[Scene images with change listings]
▬▬▬▬▬▬▬▬▬▬
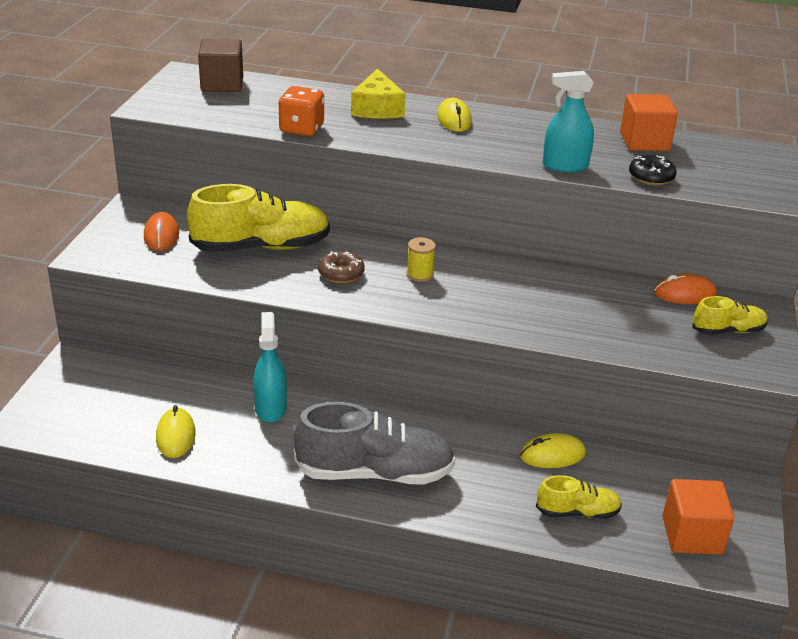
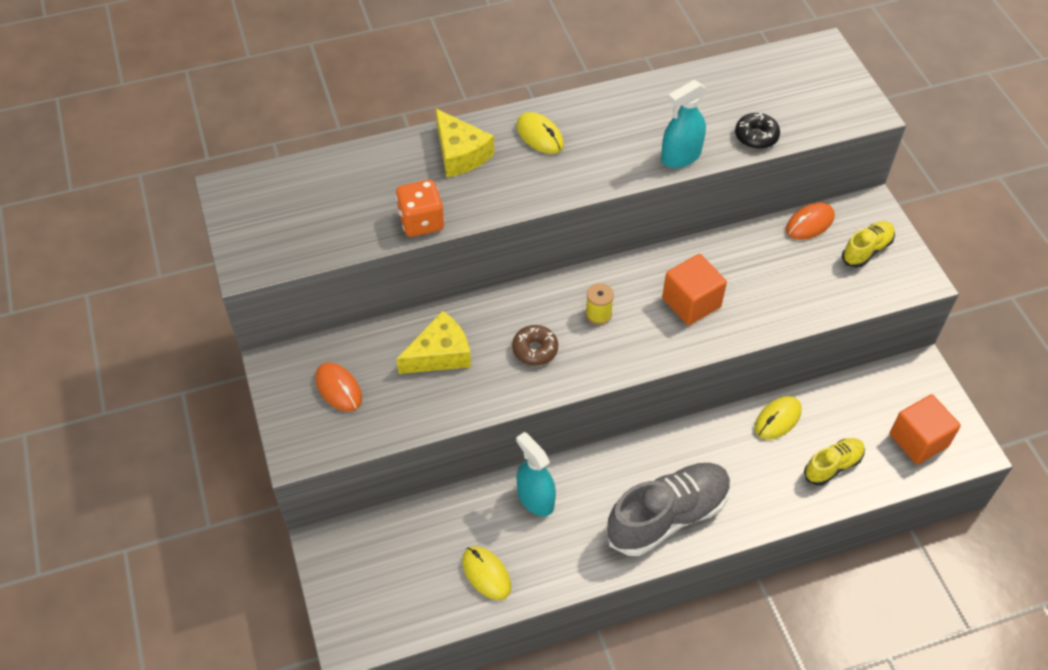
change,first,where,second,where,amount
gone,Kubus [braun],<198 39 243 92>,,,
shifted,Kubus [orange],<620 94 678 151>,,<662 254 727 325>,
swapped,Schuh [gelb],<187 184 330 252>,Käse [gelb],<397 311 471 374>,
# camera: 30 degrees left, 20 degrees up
▬▬▬▬▬▬▬▬▬▬
▸ WHAT THE EXERCISE ASKS: Whenever a line of the data above includes the word "Kubus", copy that line.

▸ SOLUTION TO THE EXERCISE:
gone,Kubus [braun],<198 39 243 92>,,,
shifted,Kubus [orange],<620 94 678 151>,,<662 254 727 325>,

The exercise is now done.